## What you have to do
Copy the data exactly, pictures aside.

(Records drawn from a dataset)
________________________

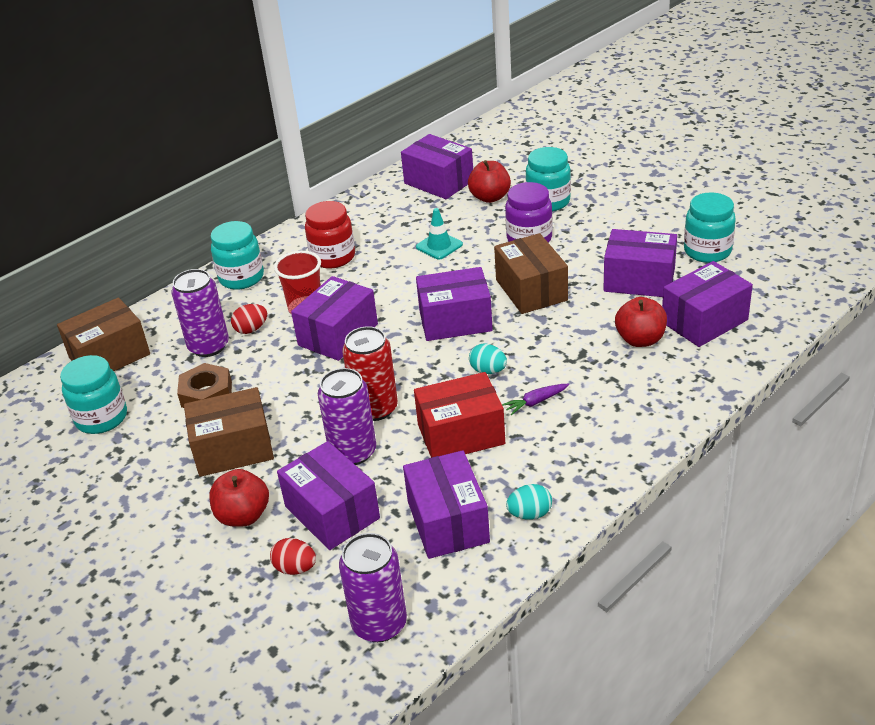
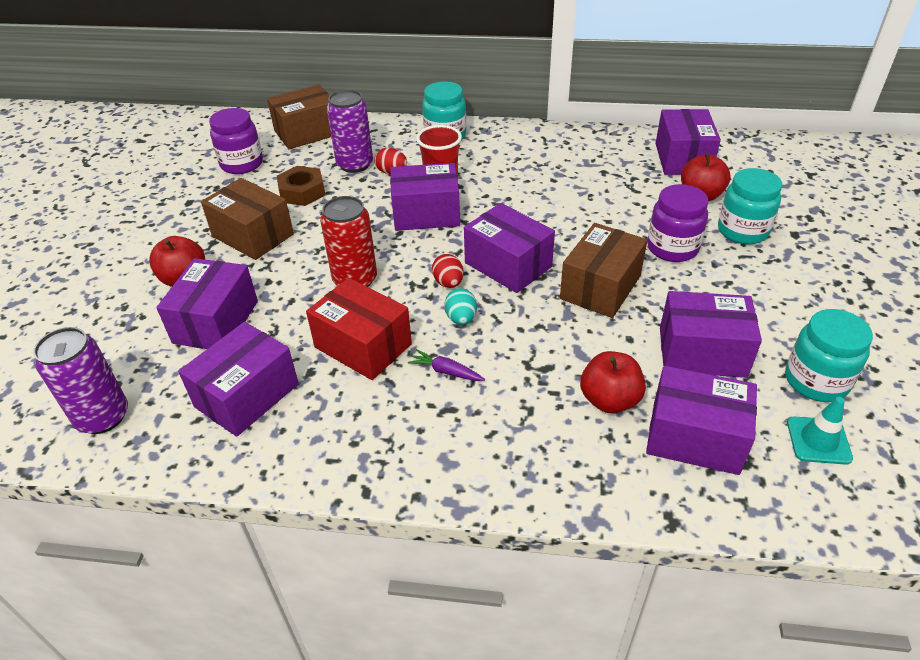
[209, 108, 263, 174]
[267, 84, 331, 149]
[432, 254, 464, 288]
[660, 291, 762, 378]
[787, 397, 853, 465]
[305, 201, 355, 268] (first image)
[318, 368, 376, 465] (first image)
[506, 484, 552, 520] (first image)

________________________

## Output below
[209, 108, 263, 174]
[267, 84, 331, 149]
[432, 254, 464, 288]
[660, 291, 762, 378]
[787, 397, 853, 465]
[305, 201, 355, 268] (first image)
[318, 368, 376, 465] (first image)
[506, 484, 552, 520] (first image)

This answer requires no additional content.